### EXTRACTED DATA

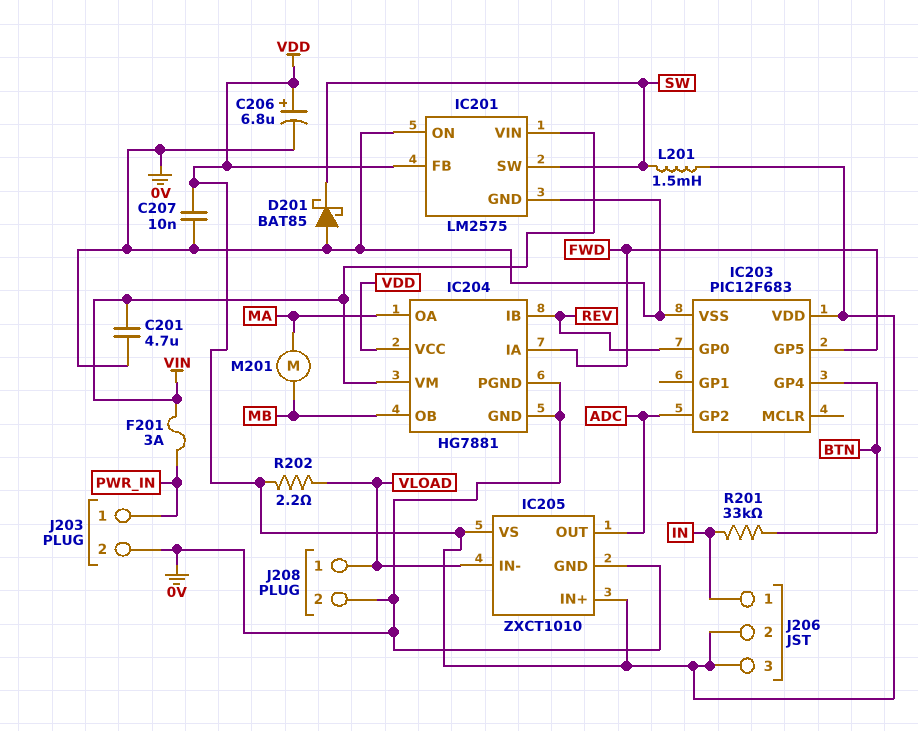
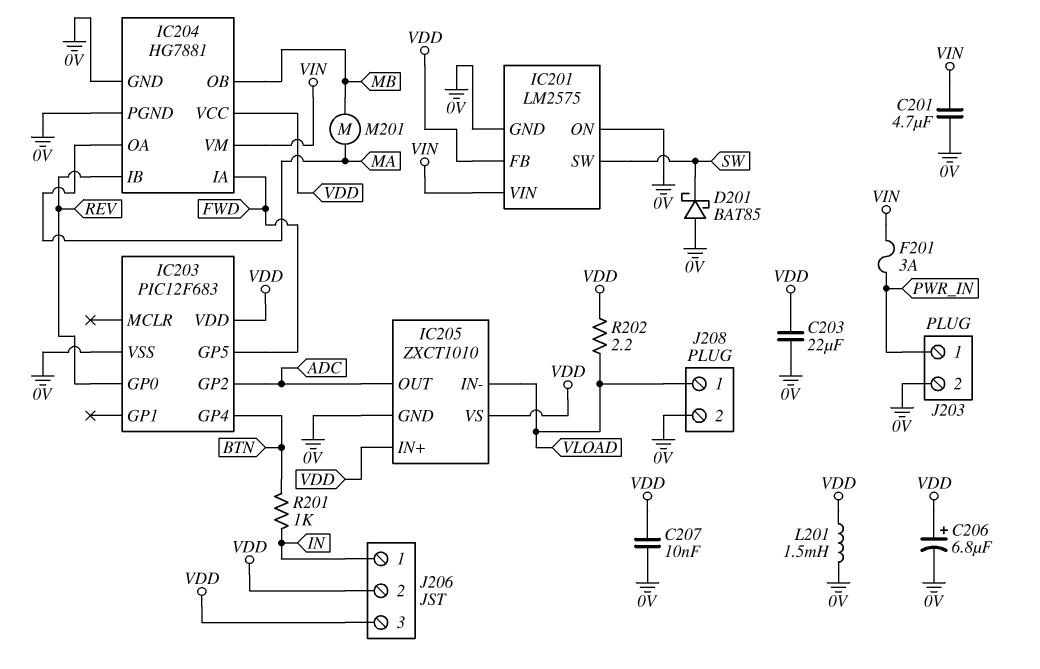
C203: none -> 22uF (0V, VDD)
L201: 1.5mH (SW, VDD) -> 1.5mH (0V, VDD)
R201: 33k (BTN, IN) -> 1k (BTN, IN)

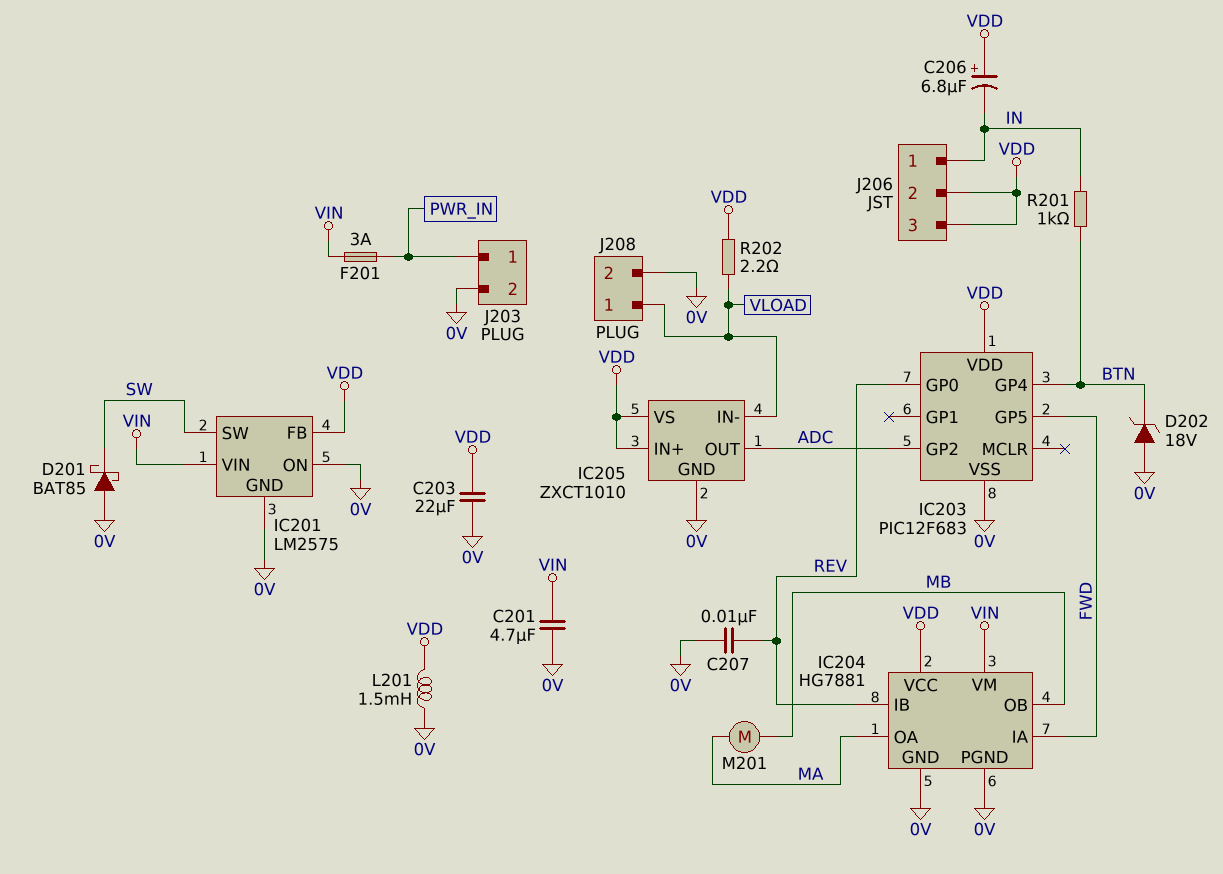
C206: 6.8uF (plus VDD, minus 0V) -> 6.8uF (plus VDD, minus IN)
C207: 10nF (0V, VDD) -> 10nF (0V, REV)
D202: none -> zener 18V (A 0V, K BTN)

### WHAT IS NEEDED
Skipping all images, output the listing exactly.

### THE ANSWER
C203: none -> 22uF (0V, VDD)
L201: 1.5mH (SW, VDD) -> 1.5mH (0V, VDD)
R201: 33k (BTN, IN) -> 1k (BTN, IN)

C206: 6.8uF (plus VDD, minus 0V) -> 6.8uF (plus VDD, minus IN)
C207: 10nF (0V, VDD) -> 10nF (0V, REV)
D202: none -> zener 18V (A 0V, K BTN)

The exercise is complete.